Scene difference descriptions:
********************

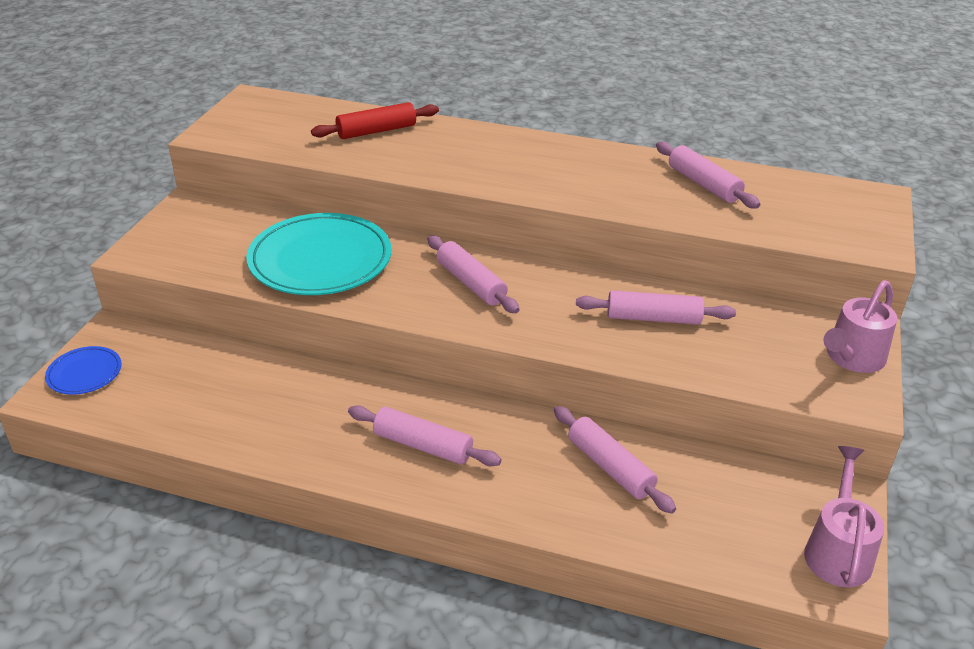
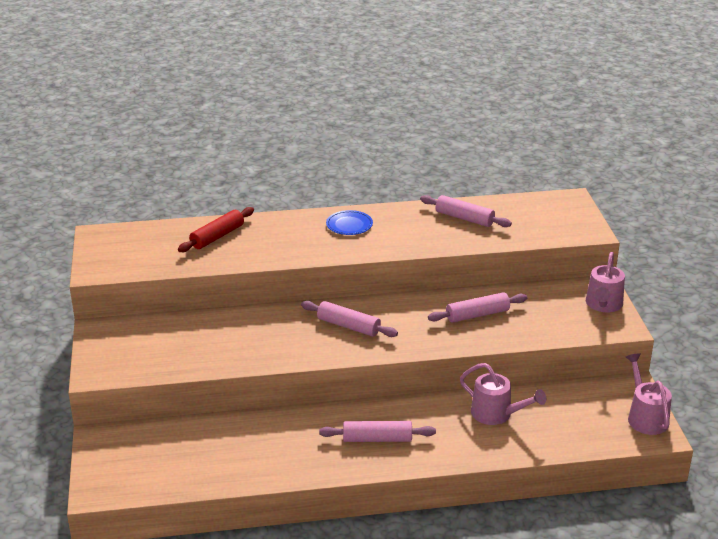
camera: 25 degrees left, 5 degrees down
blue plate [45,346,122,395] -> blue plate moved to [326,210,373,235]
turquoise plate [247,213,392,295] -> none
pink rolling pin [554,406,676,514] -> pink watering can [460,363,546,425]

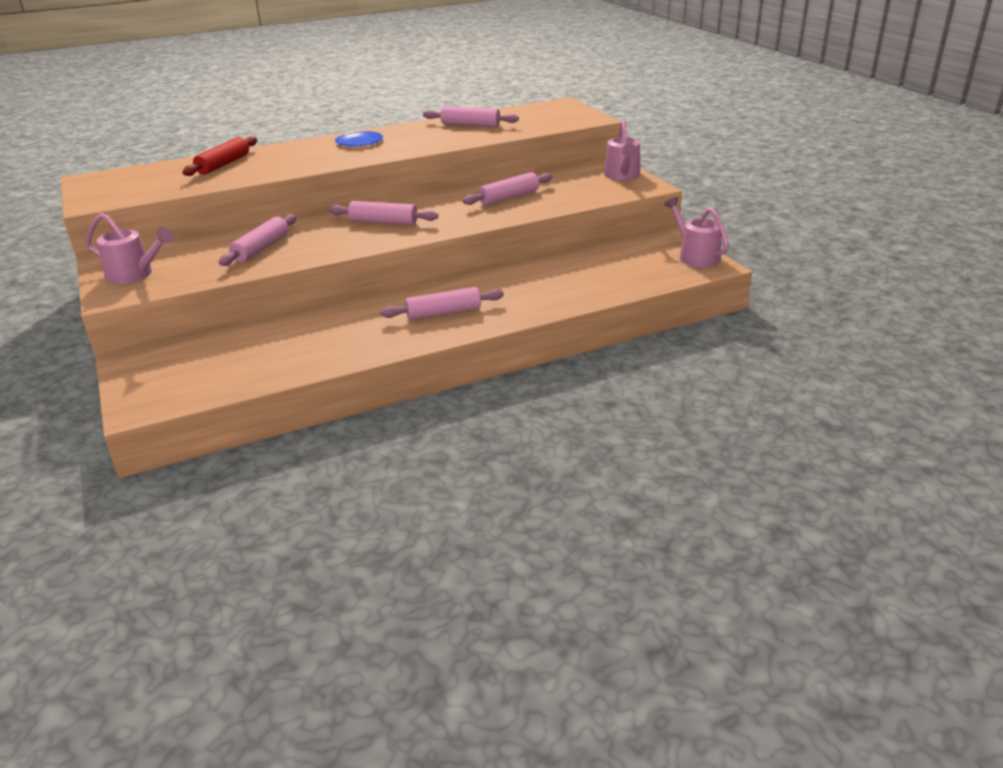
camera: 15 degrees left, 0 degrees up
pink watering can [460,363,546,425] -> pink watering can moved to [86,213,174,284]
none -> pink rolling pin [219,214,296,266]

********************

Work instructions:
Every line of the data should be transcribed exactly. Omit the images.

Output of the task:
camera: 25 degrees left, 5 degrees down
blue plate [45,346,122,395] -> blue plate moved to [326,210,373,235]
turquoise plate [247,213,392,295] -> none
pink rolling pin [554,406,676,514] -> pink watering can [460,363,546,425]

camera: 15 degrees left, 0 degrees up
pink watering can [460,363,546,425] -> pink watering can moved to [86,213,174,284]
none -> pink rolling pin [219,214,296,266]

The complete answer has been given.